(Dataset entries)
= = = =

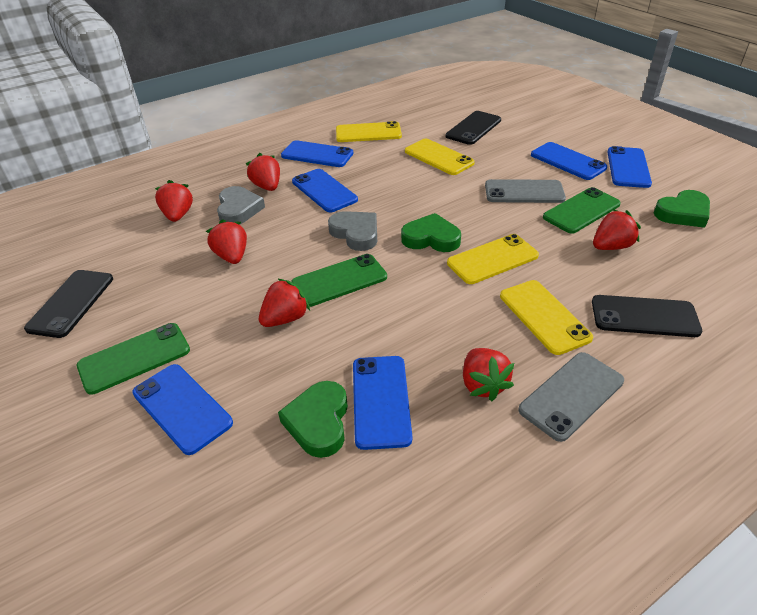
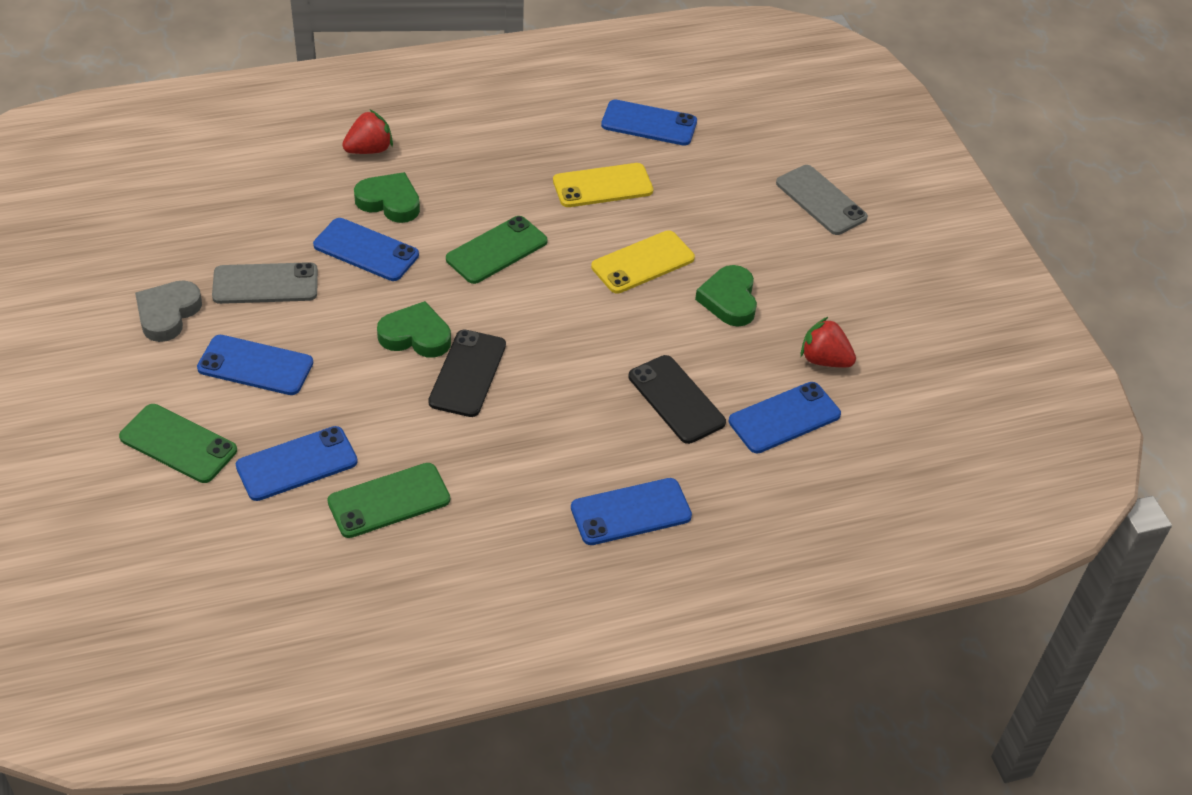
black phone: 3 -> 2
grey heart: 2 -> 1
red strawberry: 6 -> 2
yellow phone: 4 -> 2

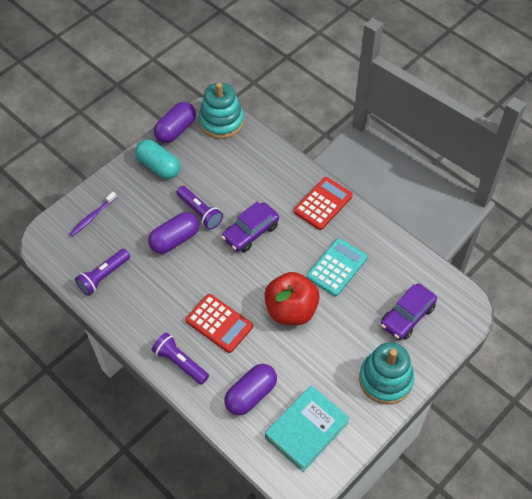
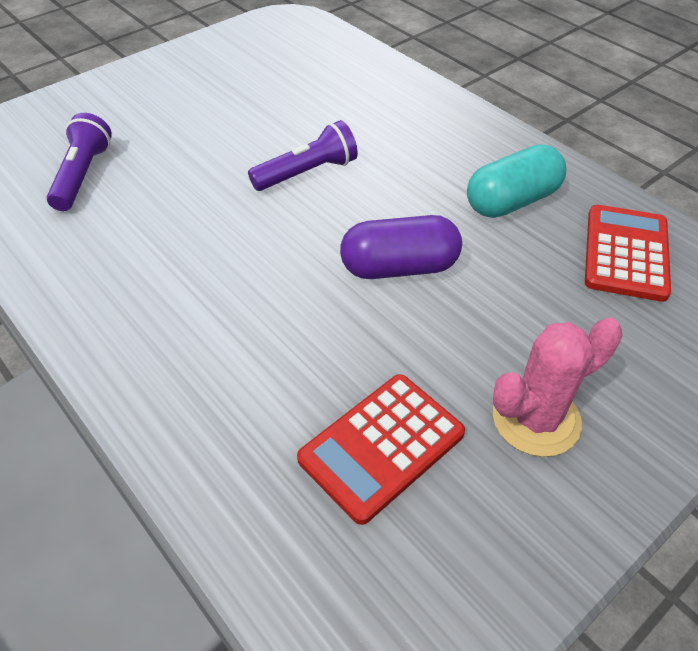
pink cactus: 0 -> 1
purple capsule: 3 -> 1
purple car: 2 -> 0
purple flashlight: 3 -> 2
purple toothbrush: 1 -> 0
red apple: 1 -> 0
turquoise book: 1 -> 0
turquoise calculator: 1 -> 0
turquoise stacking toy: 2 -> 0

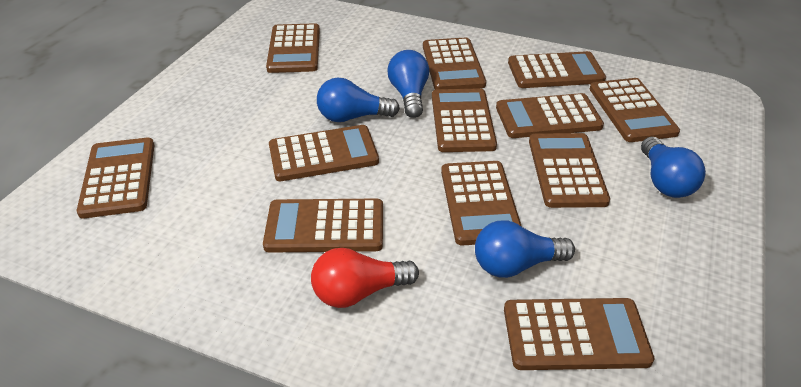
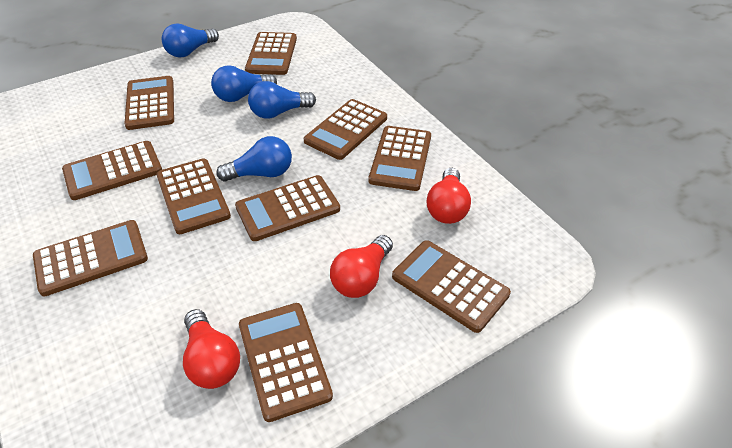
brown calculator: 12 -> 10
red light bulb: 1 -> 3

= = = =

* _WORK REQUEST_:
The images are to be left out while the entries are written out exactly.

* _SOLUTION TO THIS TASK_:
black phone: 3 -> 2
grey heart: 2 -> 1
red strawberry: 6 -> 2
yellow phone: 4 -> 2

pink cactus: 0 -> 1
purple capsule: 3 -> 1
purple car: 2 -> 0
purple flashlight: 3 -> 2
purple toothbrush: 1 -> 0
red apple: 1 -> 0
turquoise book: 1 -> 0
turquoise calculator: 1 -> 0
turquoise stacking toy: 2 -> 0

brown calculator: 12 -> 10
red light bulb: 1 -> 3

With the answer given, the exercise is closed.